Supplied records:
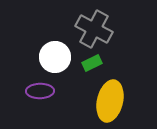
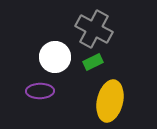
green rectangle: moved 1 px right, 1 px up
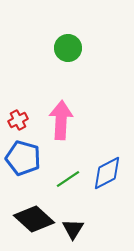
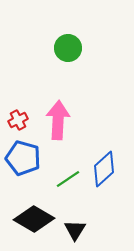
pink arrow: moved 3 px left
blue diamond: moved 3 px left, 4 px up; rotated 15 degrees counterclockwise
black diamond: rotated 12 degrees counterclockwise
black triangle: moved 2 px right, 1 px down
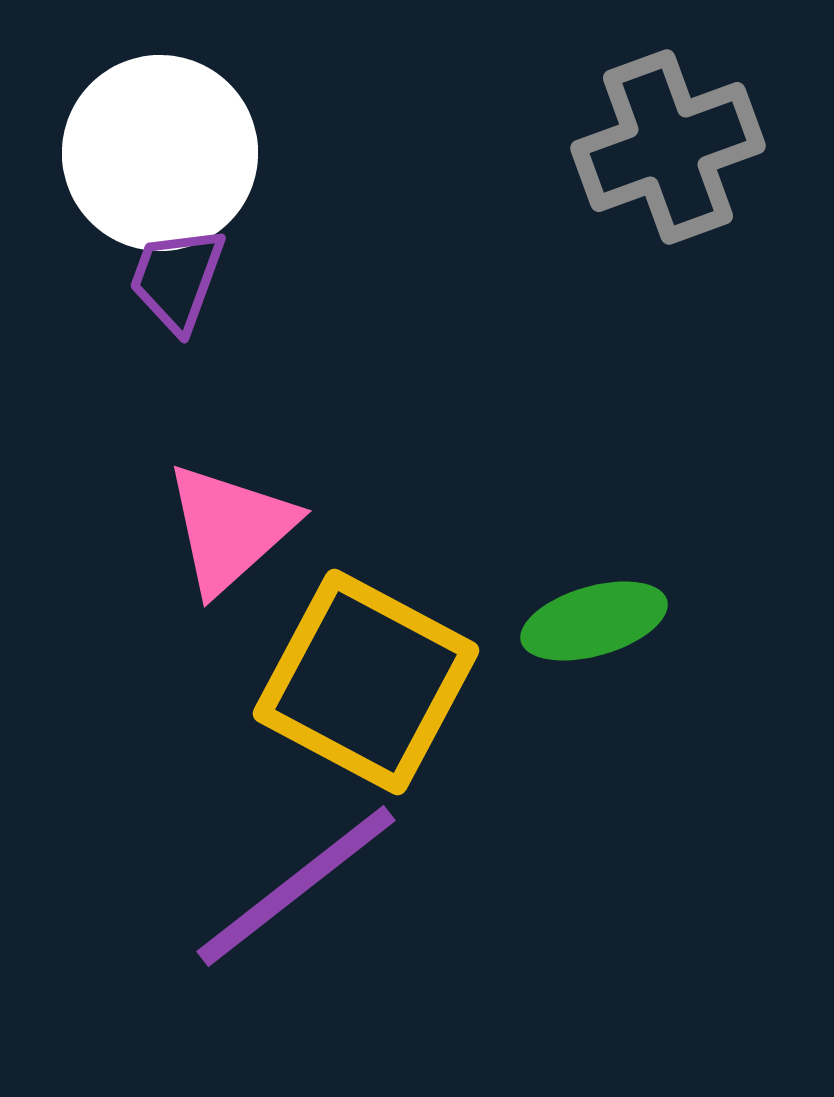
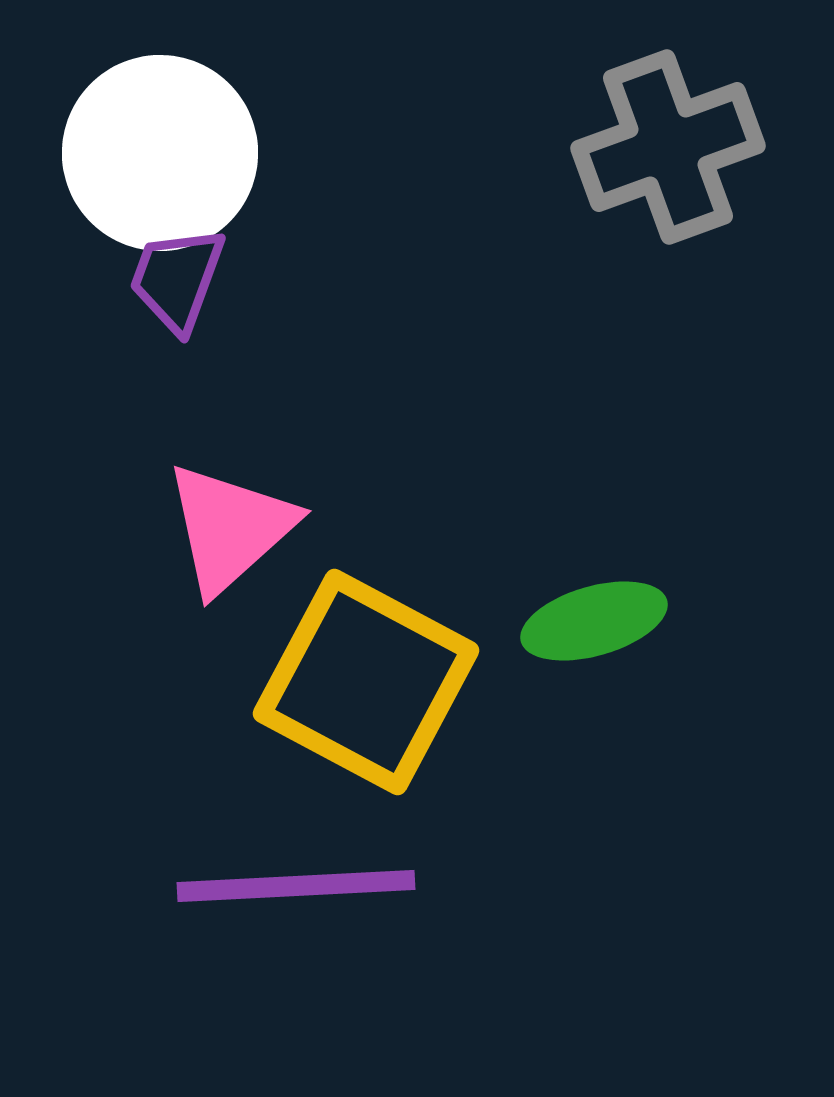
purple line: rotated 35 degrees clockwise
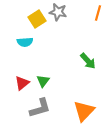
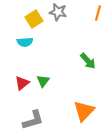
yellow square: moved 3 px left
gray L-shape: moved 7 px left, 12 px down
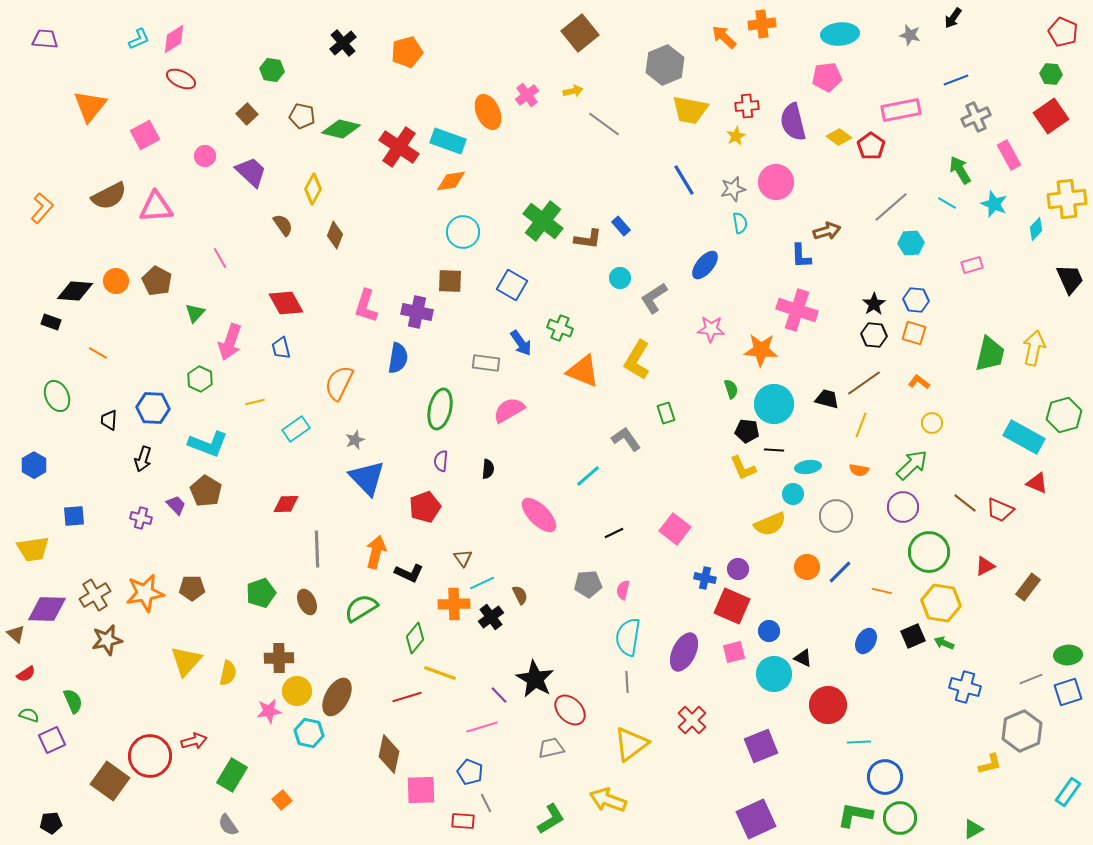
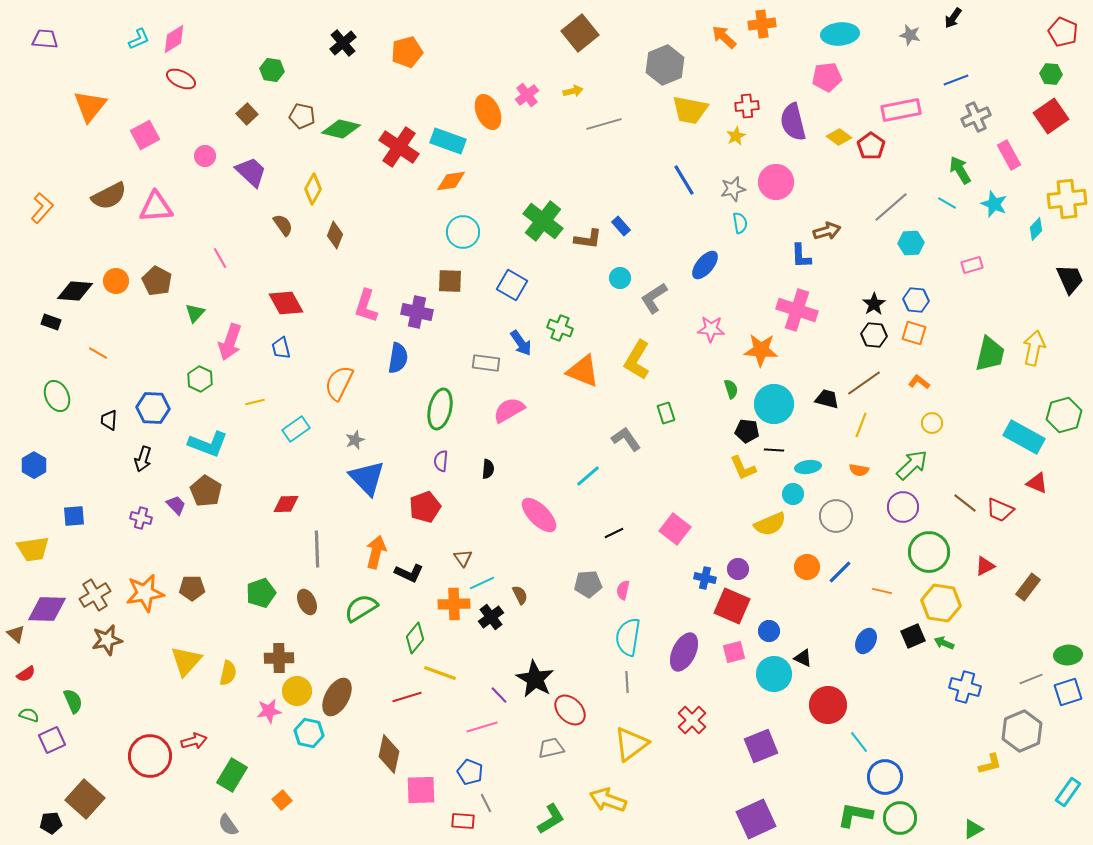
gray line at (604, 124): rotated 52 degrees counterclockwise
cyan line at (859, 742): rotated 55 degrees clockwise
brown square at (110, 781): moved 25 px left, 18 px down; rotated 6 degrees clockwise
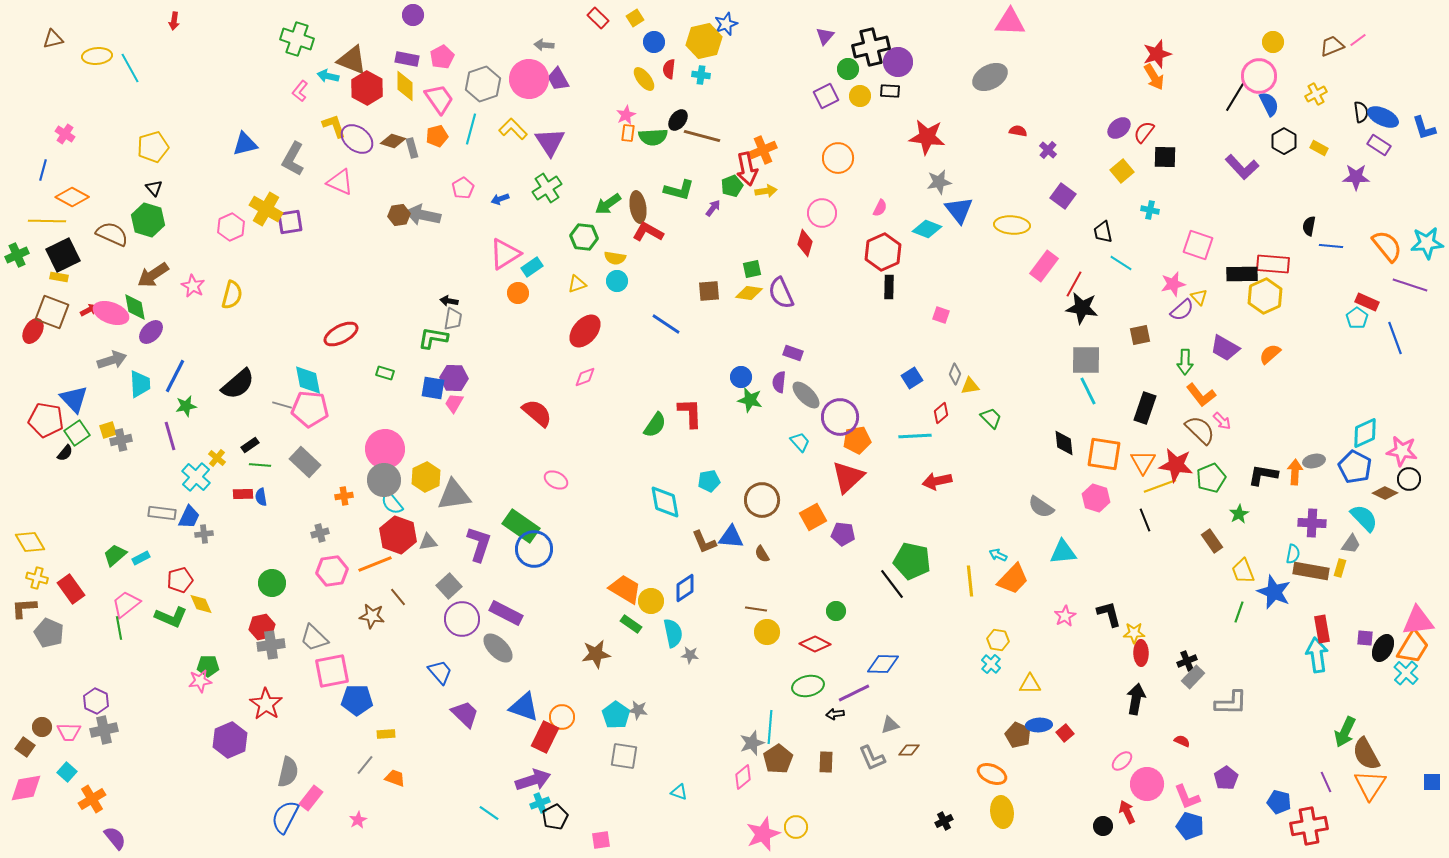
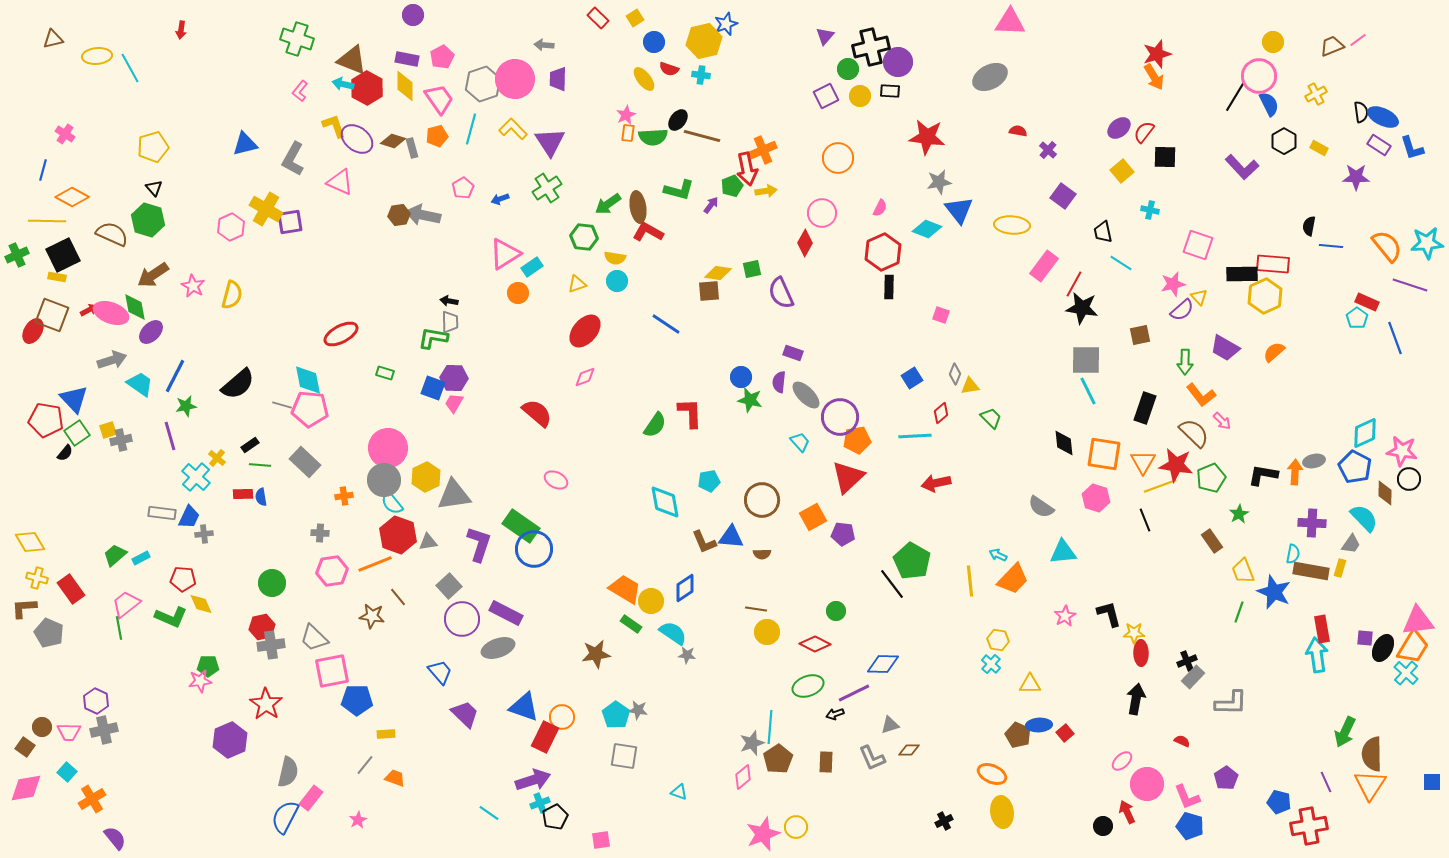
red arrow at (174, 21): moved 7 px right, 9 px down
red semicircle at (669, 69): rotated 78 degrees counterclockwise
cyan arrow at (328, 76): moved 15 px right, 8 px down
pink circle at (529, 79): moved 14 px left
purple trapezoid at (558, 79): rotated 30 degrees clockwise
blue L-shape at (1424, 128): moved 12 px left, 20 px down
purple arrow at (713, 208): moved 2 px left, 3 px up
red diamond at (805, 243): rotated 12 degrees clockwise
yellow rectangle at (59, 277): moved 2 px left
yellow diamond at (749, 293): moved 31 px left, 20 px up
brown square at (52, 312): moved 3 px down
gray trapezoid at (453, 319): moved 3 px left, 3 px down; rotated 10 degrees counterclockwise
orange semicircle at (1270, 354): moved 4 px right, 2 px up
cyan trapezoid at (140, 384): rotated 52 degrees counterclockwise
blue square at (433, 388): rotated 10 degrees clockwise
brown semicircle at (1200, 430): moved 6 px left, 3 px down
pink circle at (385, 449): moved 3 px right, 1 px up
red arrow at (937, 481): moved 1 px left, 2 px down
brown diamond at (1385, 493): rotated 65 degrees clockwise
gray cross at (320, 533): rotated 18 degrees clockwise
brown semicircle at (762, 554): rotated 60 degrees counterclockwise
green pentagon at (912, 561): rotated 18 degrees clockwise
red pentagon at (180, 580): moved 3 px right, 1 px up; rotated 20 degrees clockwise
cyan semicircle at (673, 633): rotated 44 degrees counterclockwise
gray ellipse at (498, 648): rotated 64 degrees counterclockwise
gray star at (690, 655): moved 3 px left
green ellipse at (808, 686): rotated 8 degrees counterclockwise
black arrow at (835, 714): rotated 12 degrees counterclockwise
brown semicircle at (1366, 754): moved 6 px right; rotated 28 degrees clockwise
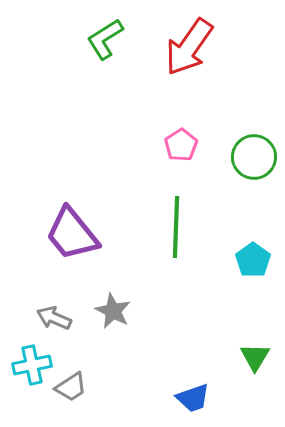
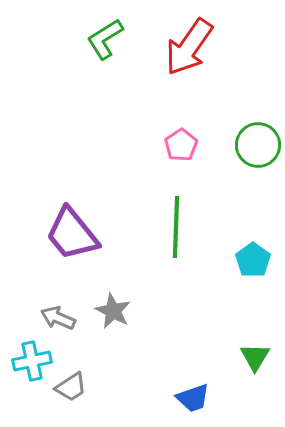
green circle: moved 4 px right, 12 px up
gray arrow: moved 4 px right
cyan cross: moved 4 px up
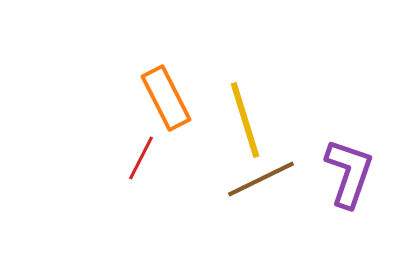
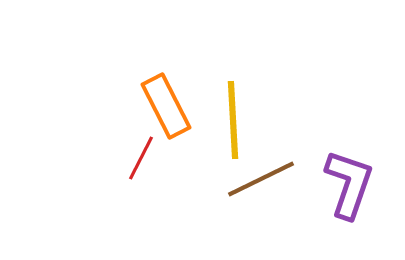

Task to carry out:
From the records above, repeat exactly the lines from the one with "cyan trapezoid at" through the one with "red arrow at (937, 481): moved", both included.

Problem solution:
cyan trapezoid at (140, 384): rotated 52 degrees counterclockwise
blue square at (433, 388): rotated 10 degrees clockwise
brown semicircle at (1200, 430): moved 6 px left, 3 px down
pink circle at (385, 449): moved 3 px right, 1 px up
red arrow at (937, 481): moved 1 px left, 2 px down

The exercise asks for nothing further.